DIRECTIONS FOR THIS TASK
As you reproduce every line below, keep it exactly as written and leave out the images.

DATA EXTRACT
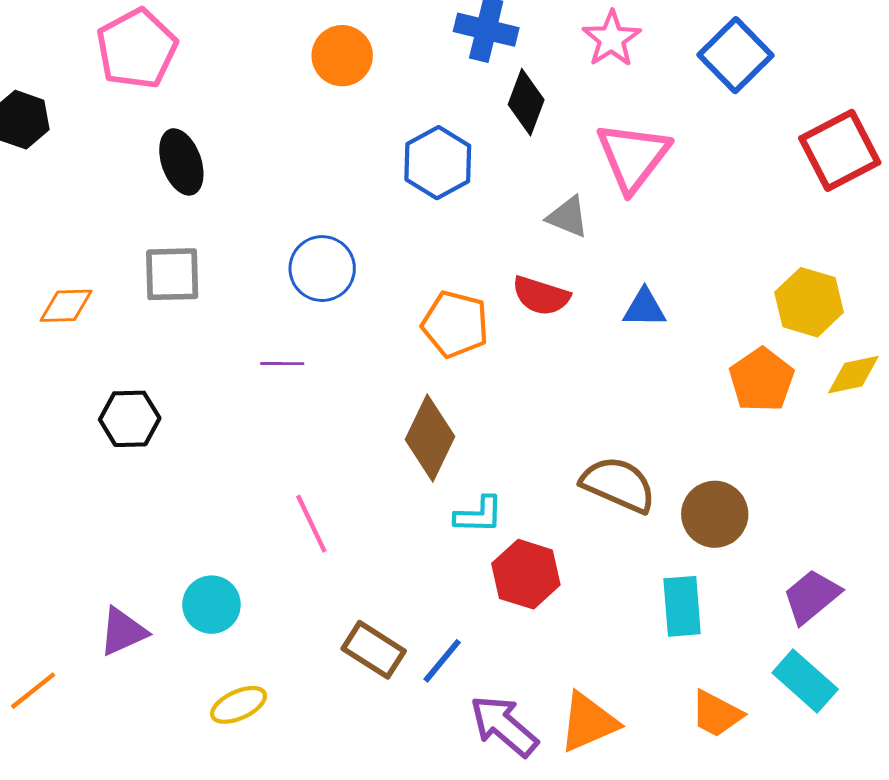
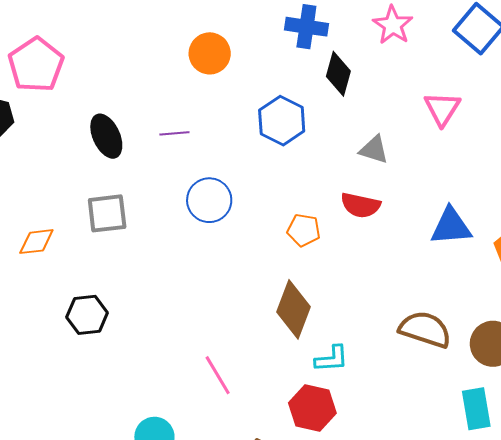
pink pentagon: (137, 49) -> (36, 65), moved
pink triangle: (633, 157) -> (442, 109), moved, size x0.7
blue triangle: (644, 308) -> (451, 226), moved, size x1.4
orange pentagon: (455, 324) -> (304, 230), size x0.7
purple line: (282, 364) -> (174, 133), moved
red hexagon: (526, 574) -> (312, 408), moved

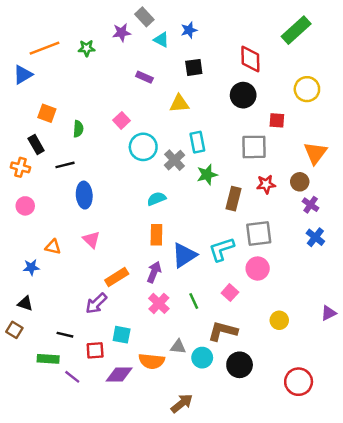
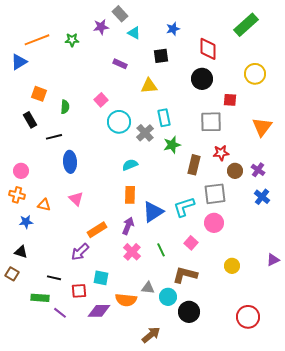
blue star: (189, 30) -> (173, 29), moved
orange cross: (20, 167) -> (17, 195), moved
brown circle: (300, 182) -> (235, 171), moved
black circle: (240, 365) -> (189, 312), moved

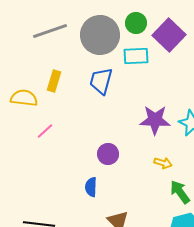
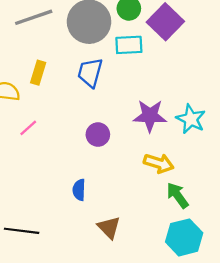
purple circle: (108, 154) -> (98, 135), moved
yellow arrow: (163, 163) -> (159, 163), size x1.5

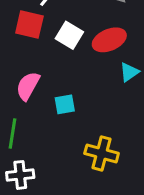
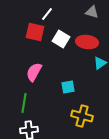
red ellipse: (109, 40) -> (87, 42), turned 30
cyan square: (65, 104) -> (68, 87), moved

SOLVED EXERCISE
pink pentagon: (137, 49) -> (36, 65), moved
pink triangle: (633, 157) -> (442, 109), moved, size x0.7
blue triangle: (644, 308) -> (451, 226), moved, size x1.4
orange pentagon: (455, 324) -> (304, 230), size x0.7
purple line: (282, 364) -> (174, 133), moved
red hexagon: (526, 574) -> (312, 408), moved

blue star: (189, 30) -> (173, 29), moved
orange cross: (20, 167) -> (17, 195), moved
brown circle: (300, 182) -> (235, 171), moved
black circle: (240, 365) -> (189, 312), moved

purple circle: (108, 154) -> (98, 135), moved
yellow arrow: (163, 163) -> (159, 163), size x1.5

red ellipse: (109, 40) -> (87, 42), turned 30
cyan square: (65, 104) -> (68, 87), moved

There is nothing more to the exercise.